* Instructions to follow:
Leaving the pictures aside, transcribe the data below exactly.

* Data supplied:
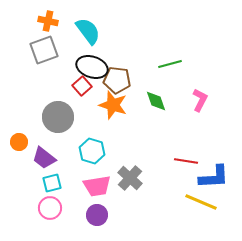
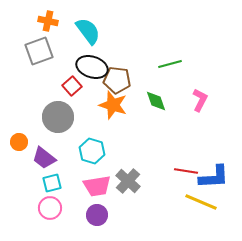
gray square: moved 5 px left, 1 px down
red square: moved 10 px left
red line: moved 10 px down
gray cross: moved 2 px left, 3 px down
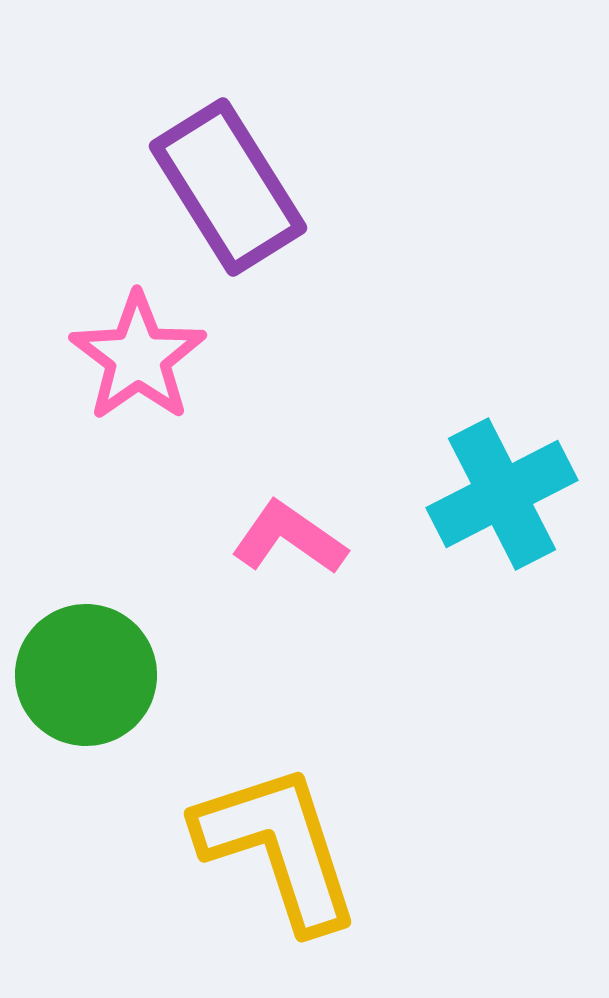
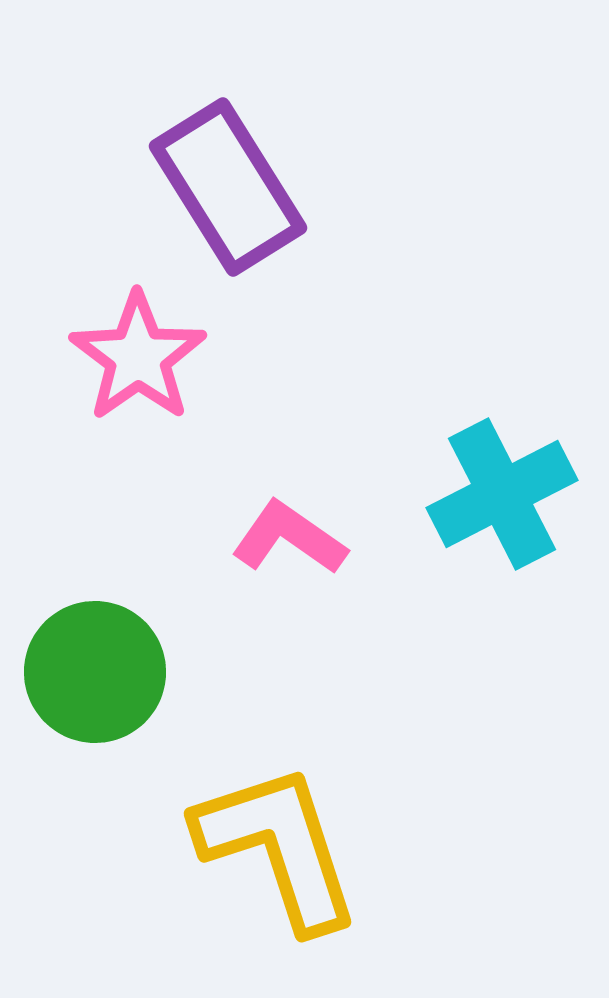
green circle: moved 9 px right, 3 px up
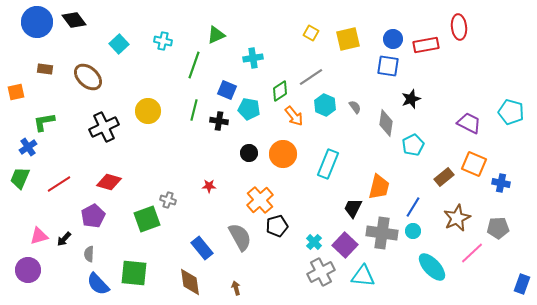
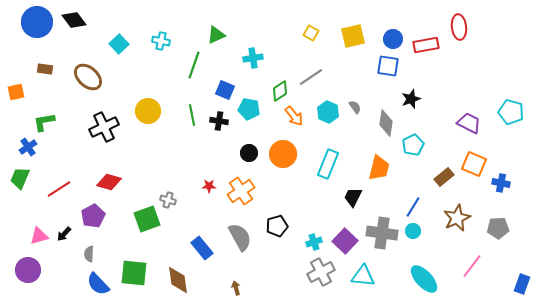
yellow square at (348, 39): moved 5 px right, 3 px up
cyan cross at (163, 41): moved 2 px left
blue square at (227, 90): moved 2 px left
cyan hexagon at (325, 105): moved 3 px right, 7 px down
green line at (194, 110): moved 2 px left, 5 px down; rotated 25 degrees counterclockwise
red line at (59, 184): moved 5 px down
orange trapezoid at (379, 187): moved 19 px up
orange cross at (260, 200): moved 19 px left, 9 px up; rotated 8 degrees clockwise
black trapezoid at (353, 208): moved 11 px up
black arrow at (64, 239): moved 5 px up
cyan cross at (314, 242): rotated 28 degrees clockwise
purple square at (345, 245): moved 4 px up
pink line at (472, 253): moved 13 px down; rotated 10 degrees counterclockwise
cyan ellipse at (432, 267): moved 8 px left, 12 px down
brown diamond at (190, 282): moved 12 px left, 2 px up
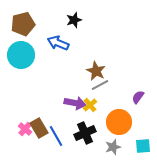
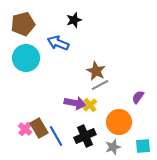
cyan circle: moved 5 px right, 3 px down
black cross: moved 3 px down
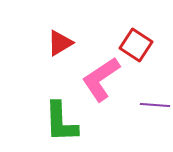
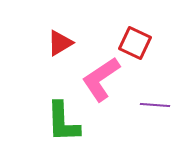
red square: moved 1 px left, 2 px up; rotated 8 degrees counterclockwise
green L-shape: moved 2 px right
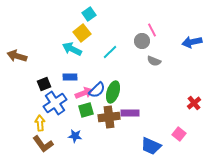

* Exercise answer:
gray square: moved 5 px left, 1 px down
red square: moved 10 px left
red line: moved 10 px down
gray cross: moved 2 px left, 3 px down
green circle: moved 9 px right, 3 px up
yellow square at (348, 39): moved 5 px right, 3 px up
cyan cross at (163, 41): moved 2 px left
blue square at (227, 90): moved 2 px left
cyan hexagon at (325, 105): moved 3 px right, 7 px down
green line at (194, 110): moved 2 px left, 5 px down; rotated 25 degrees counterclockwise
red line at (59, 184): moved 5 px down
orange trapezoid at (379, 187): moved 19 px up
orange cross at (260, 200): moved 19 px left, 9 px up; rotated 8 degrees clockwise
black trapezoid at (353, 208): moved 11 px up
black arrow at (64, 239): moved 5 px up
cyan cross at (314, 242): rotated 28 degrees clockwise
purple square at (345, 245): moved 4 px up
pink line at (472, 253): moved 13 px down; rotated 10 degrees counterclockwise
cyan ellipse at (432, 267): moved 8 px left, 12 px down
brown diamond at (190, 282): moved 12 px left, 2 px up
cyan circle: moved 5 px right, 3 px down
black cross: moved 3 px down
red square: moved 1 px left, 2 px up; rotated 8 degrees counterclockwise
green L-shape: moved 2 px right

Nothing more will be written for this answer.